Data shown:
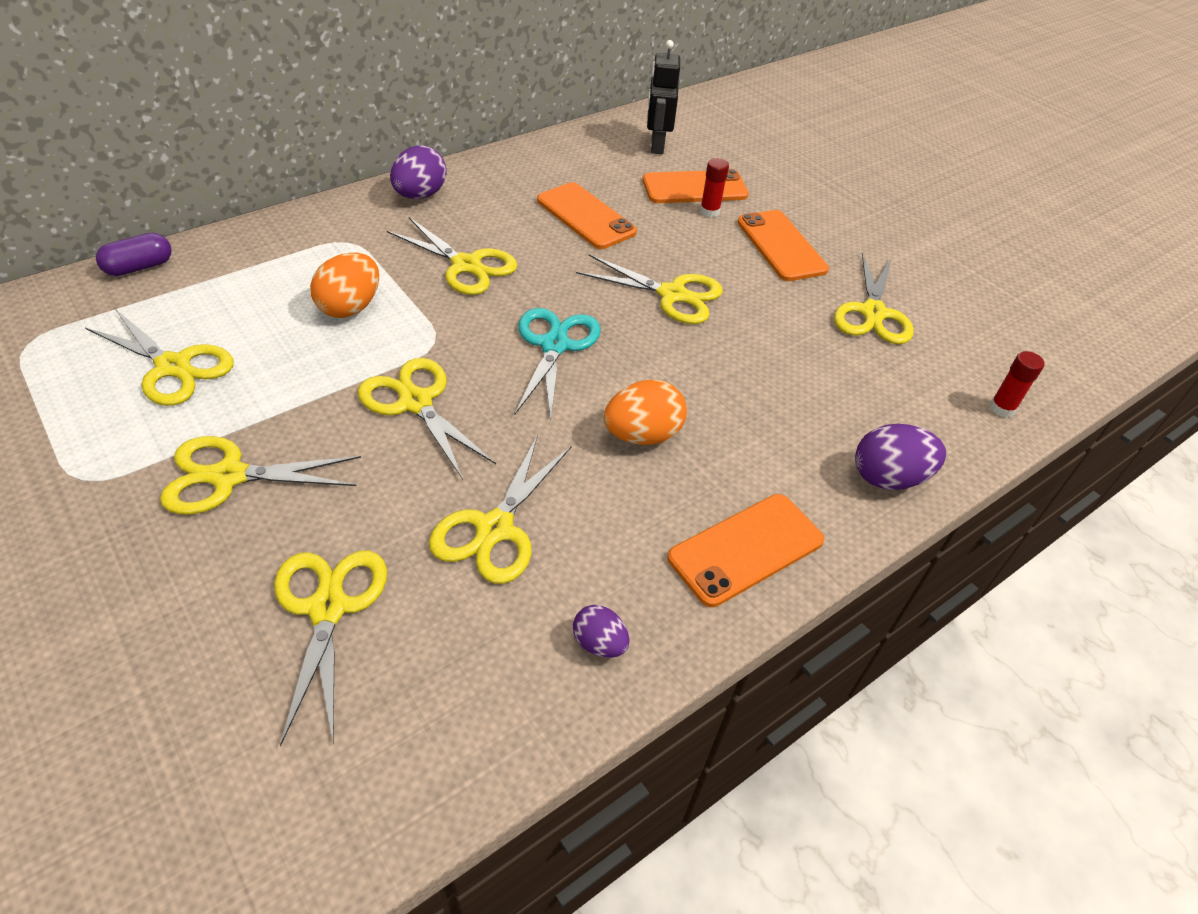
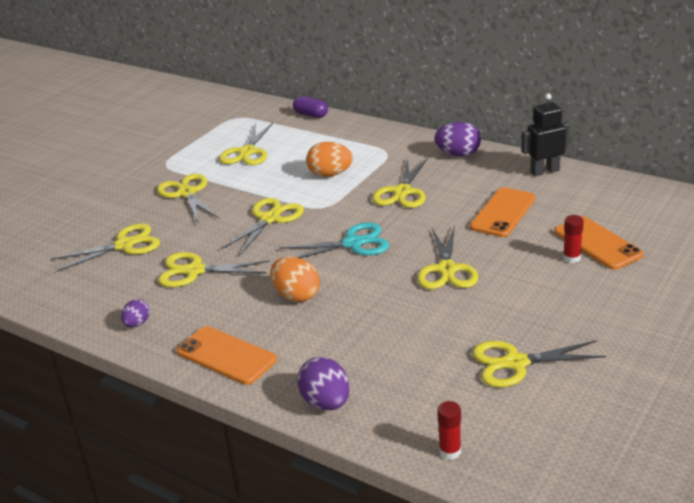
camera: 75 degrees right, 15 degrees down
(656, 145) = (639, 212): black robot -> black robot (544, 171)
(781, 246) = (562, 300): orange phone -> none

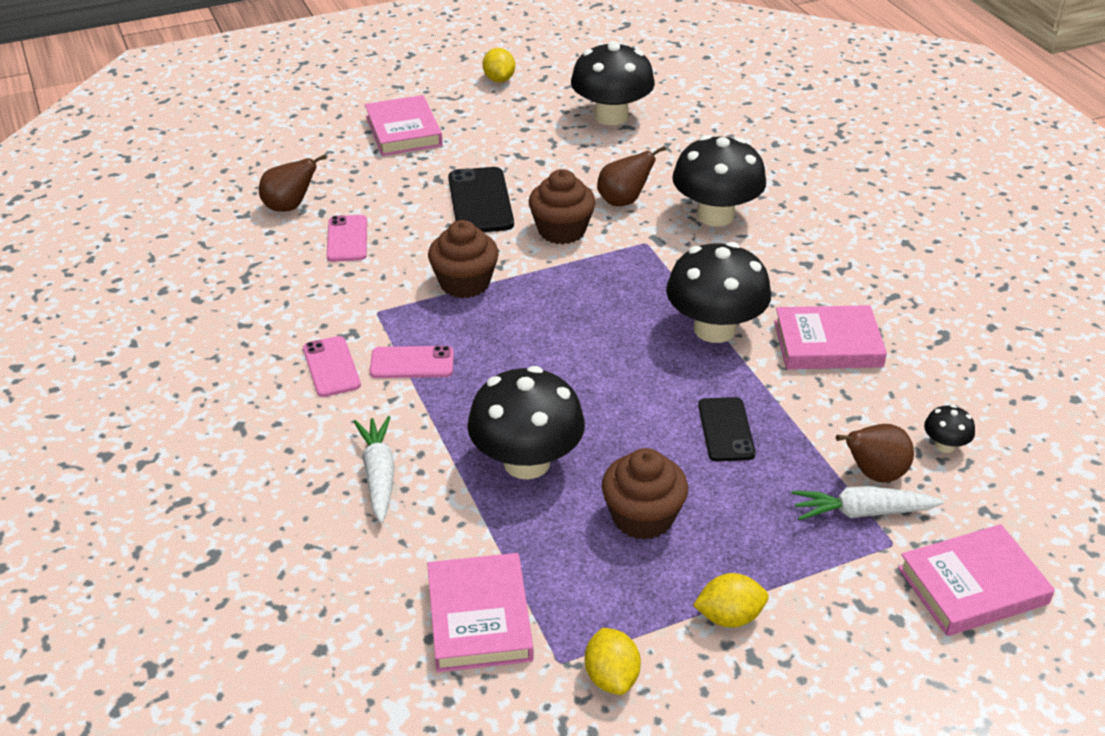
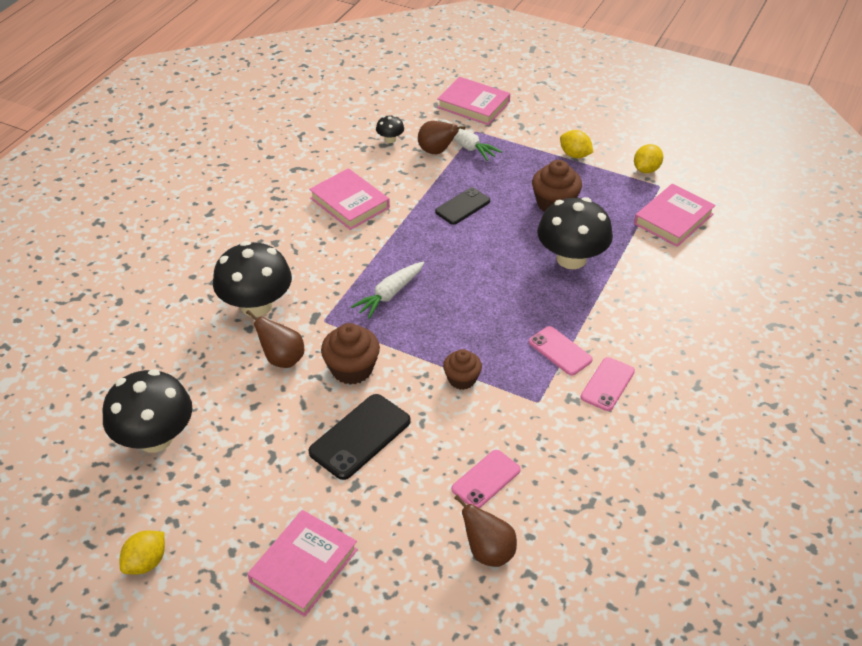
camera: 130 degrees left, 5 degrees up
(379, 475) = (649, 304): white carrot -> white carrot (390, 294)
(464, 283) = (462, 379): brown cupcake -> brown cupcake, size x0.66
(714, 329) = (383, 248): black mushroom -> none

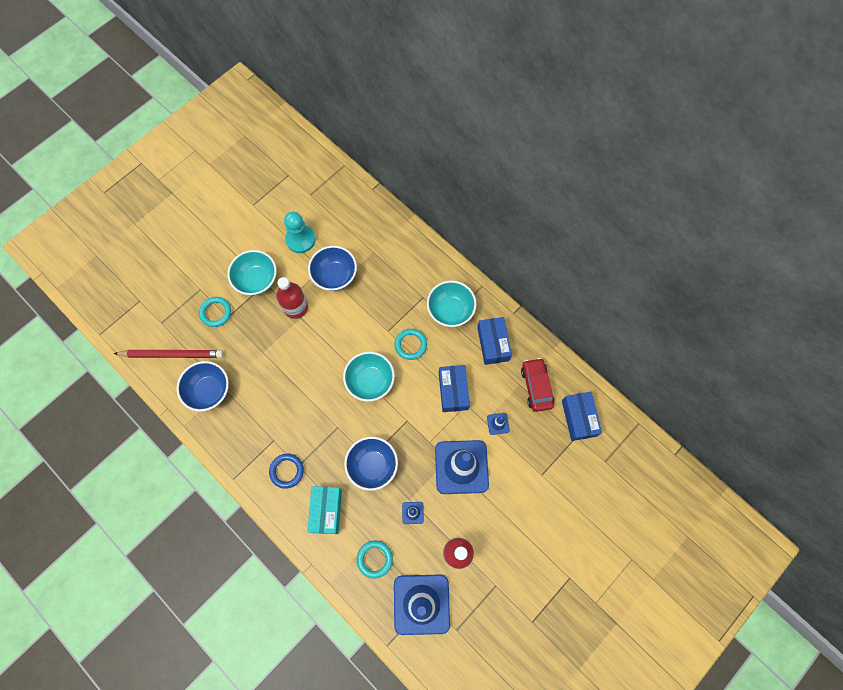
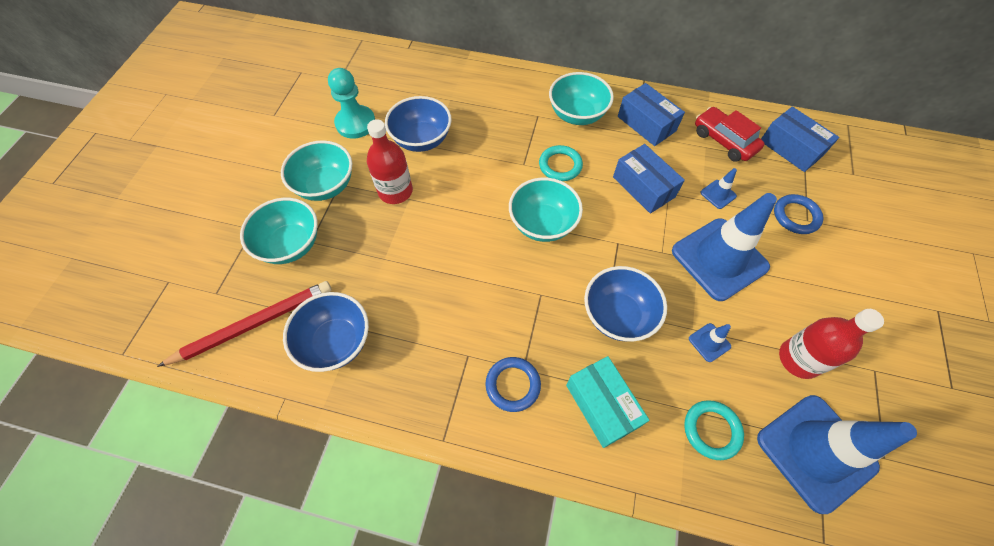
camera: 30 degrees left, 10 degrees down
(216, 312) = (291, 245): turquoise ring -> turquoise bowl
(536, 468) = (796, 216): none -> blue ring

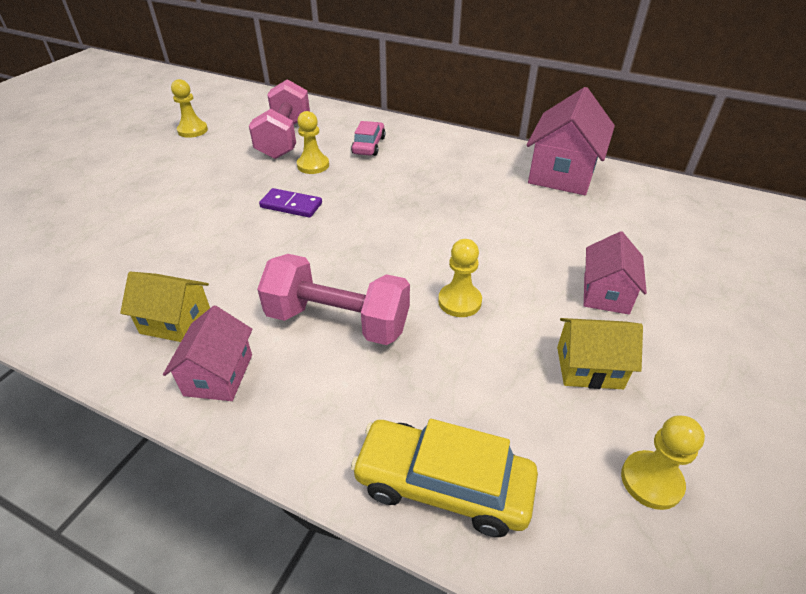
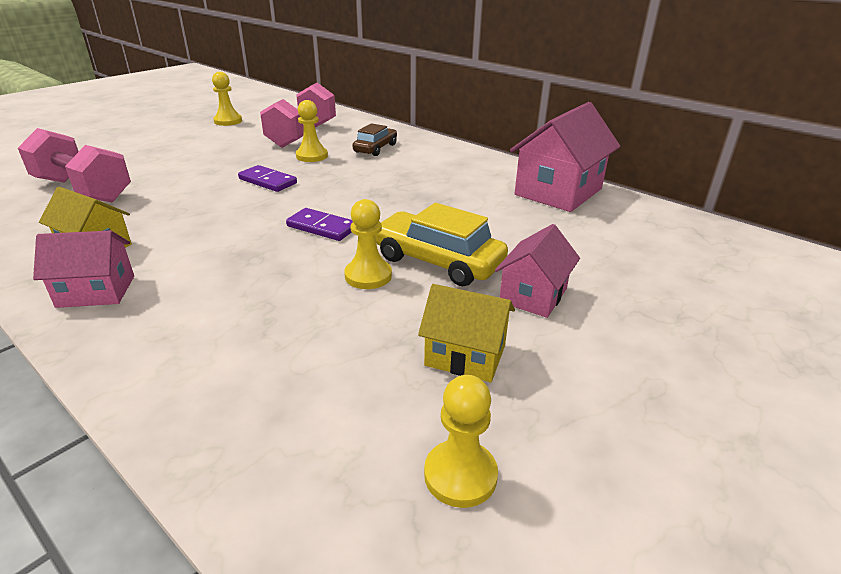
camera: 15 degrees right, 10 degrees down
(218, 375) = (96, 291): pink house -> pink house turned 60 degrees clockwise
(338, 321) = (236, 271): pink dumbbell -> pink dumbbell (83, 190)
(369, 145) = (375, 148): pink car -> brown car
(382, 253) = (322, 227): none -> purple domino
(443, 484) = (226, 423): yellow car -> yellow car (438, 261)

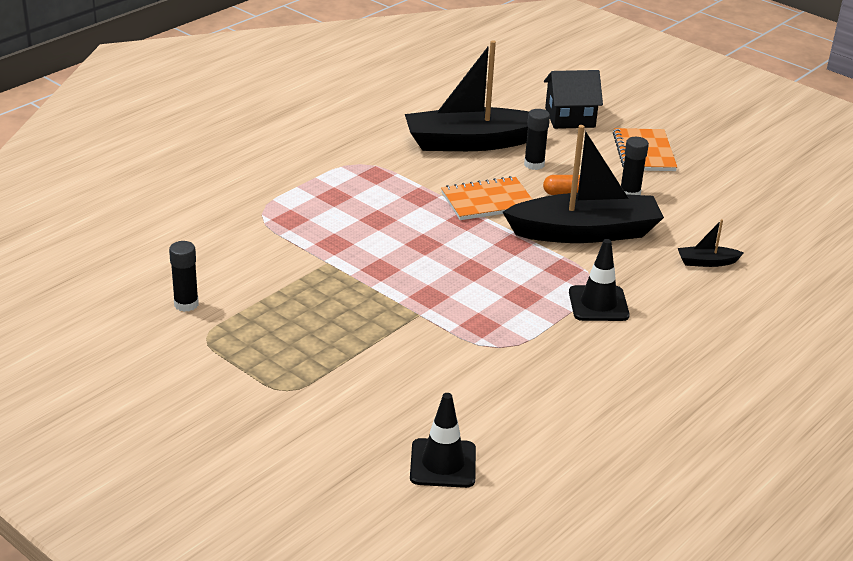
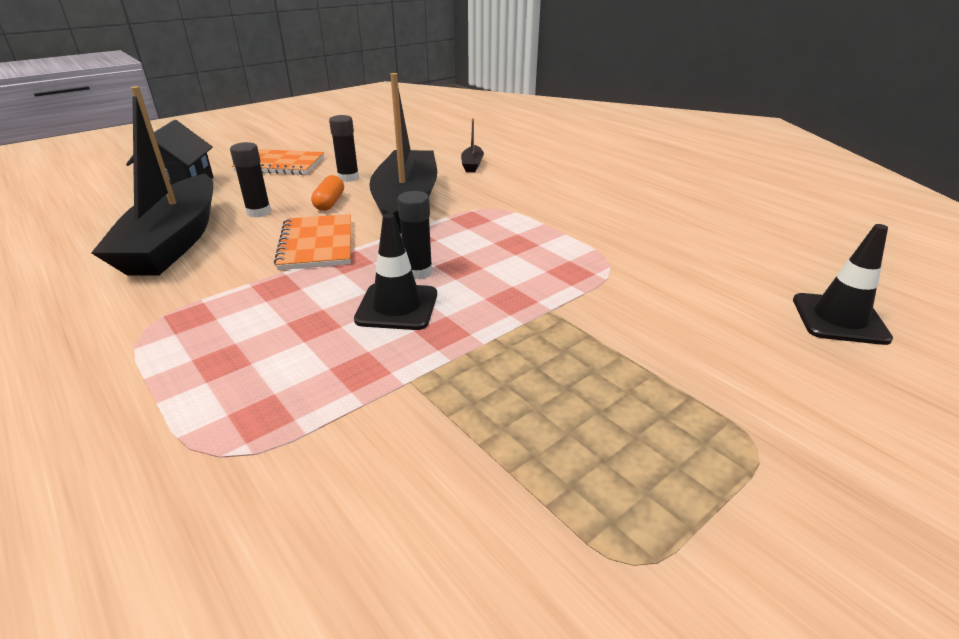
camera: 80 degrees left, 0 degrees up
(186, 304) = (515, 602): black glue stick -> black glue stick (418, 272)
(598, 304) = (531, 210): black traffic cone -> black traffic cone (397, 307)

Exercise brief: The entries need to be restated exactly, and their pictures left out.

Answer to this task:
camera: 75 degrees right, 15 degrees down
(656, 145) = (639, 212): black robot -> black robot (544, 171)
(781, 246) = (562, 300): orange phone -> none

camera: 130 degrees left, 5 degrees up
(379, 475) = (649, 304): white carrot -> white carrot (390, 294)
(464, 283) = (462, 379): brown cupcake -> brown cupcake, size x0.66
(714, 329) = (383, 248): black mushroom -> none

camera: 30 degrees left, 10 degrees down
(216, 312) = (291, 245): turquoise ring -> turquoise bowl
(536, 468) = (796, 216): none -> blue ring

camera: 15 degrees right, 10 degrees down
(218, 375) = (96, 291): pink house -> pink house turned 60 degrees clockwise
(338, 321) = (236, 271): pink dumbbell -> pink dumbbell (83, 190)
(369, 145) = (375, 148): pink car -> brown car
(382, 253) = (322, 227): none -> purple domino
(443, 484) = (226, 423): yellow car -> yellow car (438, 261)

camera: 80 degrees left, 0 degrees up
(186, 304) = (515, 602): black glue stick -> black glue stick (418, 272)
(598, 304) = (531, 210): black traffic cone -> black traffic cone (397, 307)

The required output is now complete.